### Entries supplied
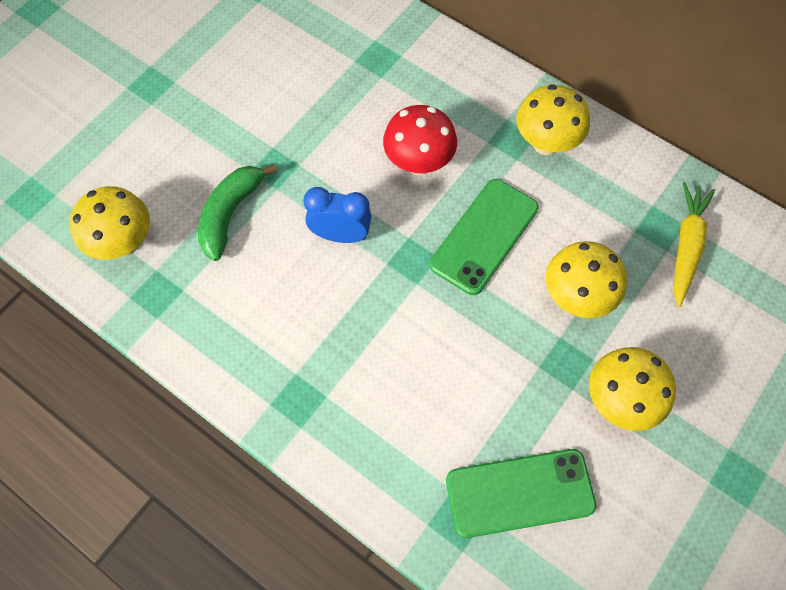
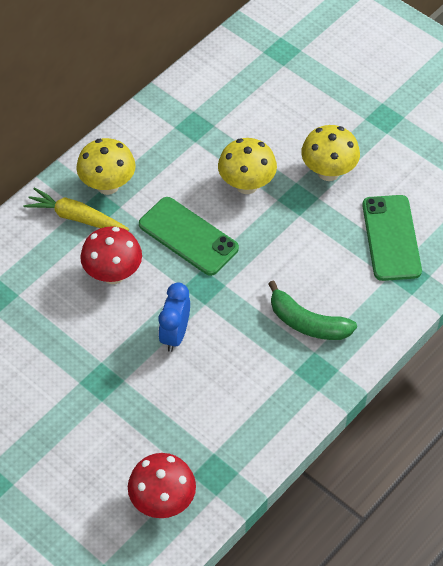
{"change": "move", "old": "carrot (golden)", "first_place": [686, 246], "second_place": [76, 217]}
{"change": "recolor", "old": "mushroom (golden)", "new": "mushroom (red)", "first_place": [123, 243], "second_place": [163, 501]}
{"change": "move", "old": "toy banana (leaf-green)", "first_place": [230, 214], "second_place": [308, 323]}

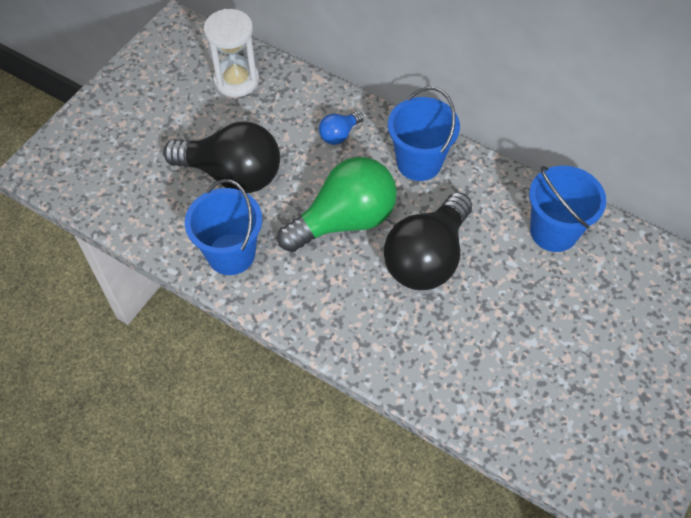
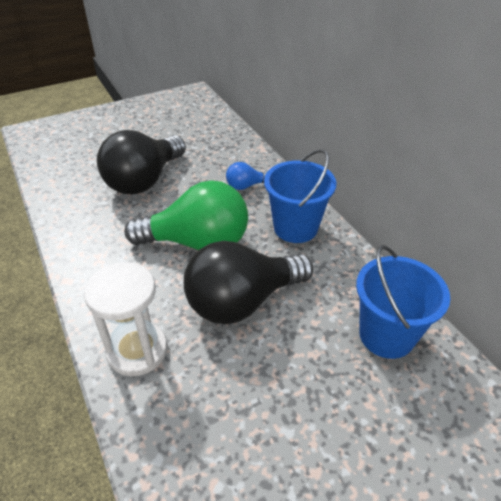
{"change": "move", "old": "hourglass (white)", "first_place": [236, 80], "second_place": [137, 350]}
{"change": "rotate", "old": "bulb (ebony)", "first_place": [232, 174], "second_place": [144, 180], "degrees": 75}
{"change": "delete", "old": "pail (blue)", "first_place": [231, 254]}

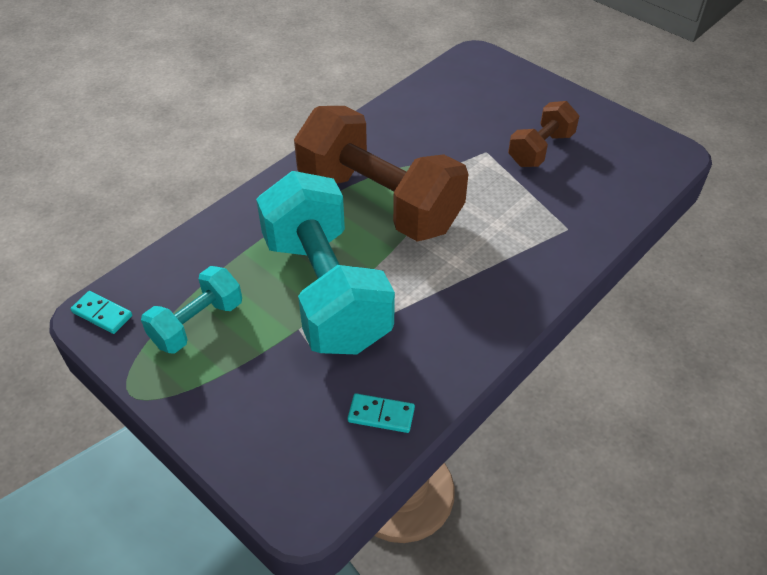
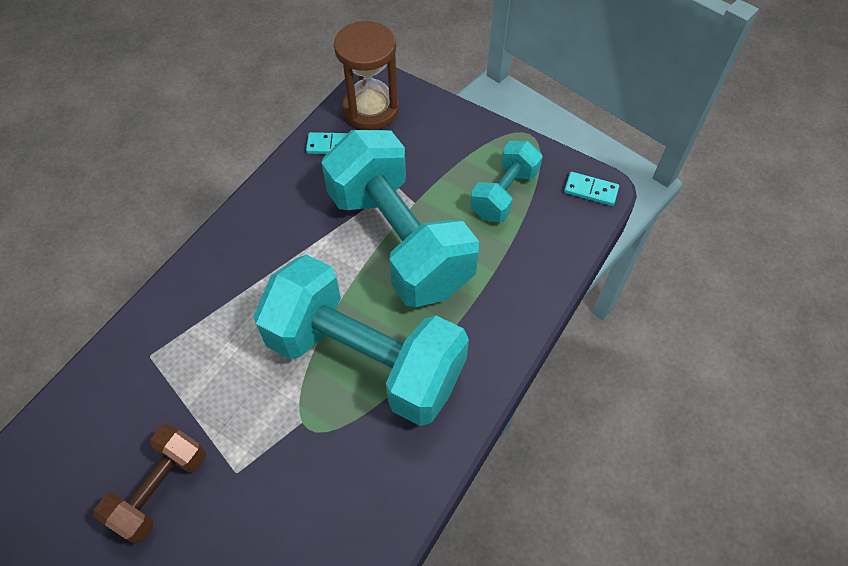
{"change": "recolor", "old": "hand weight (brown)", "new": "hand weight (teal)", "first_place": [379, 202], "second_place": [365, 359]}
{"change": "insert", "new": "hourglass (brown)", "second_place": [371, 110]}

### Work to complete
Text only, no pictures: copy every entry exactly.

### Exercise solution
{"change": "move", "old": "carrot (golden)", "first_place": [686, 246], "second_place": [76, 217]}
{"change": "recolor", "old": "mushroom (golden)", "new": "mushroom (red)", "first_place": [123, 243], "second_place": [163, 501]}
{"change": "move", "old": "toy banana (leaf-green)", "first_place": [230, 214], "second_place": [308, 323]}

{"change": "move", "old": "hourglass (white)", "first_place": [236, 80], "second_place": [137, 350]}
{"change": "rotate", "old": "bulb (ebony)", "first_place": [232, 174], "second_place": [144, 180], "degrees": 75}
{"change": "delete", "old": "pail (blue)", "first_place": [231, 254]}

{"change": "recolor", "old": "hand weight (brown)", "new": "hand weight (teal)", "first_place": [379, 202], "second_place": [365, 359]}
{"change": "insert", "new": "hourglass (brown)", "second_place": [371, 110]}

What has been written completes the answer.